Brief: Please print the records below exactly as they are.

(Stored items from a collection)
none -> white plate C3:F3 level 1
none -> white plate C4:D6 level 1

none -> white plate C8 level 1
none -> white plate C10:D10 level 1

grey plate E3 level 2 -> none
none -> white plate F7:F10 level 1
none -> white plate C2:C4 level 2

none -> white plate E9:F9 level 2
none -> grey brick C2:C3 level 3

Result for this task:
none -> white plate C3:F3 level 1
none -> white plate C4:D6 level 1

none -> white plate C8 level 1
none -> white plate C10:D10 level 1

grey plate E3 level 2 -> none
none -> white plate F7:F10 level 1
none -> white plate C2:C4 level 2

none -> white plate E9:F9 level 2
none -> grey brick C2:C3 level 3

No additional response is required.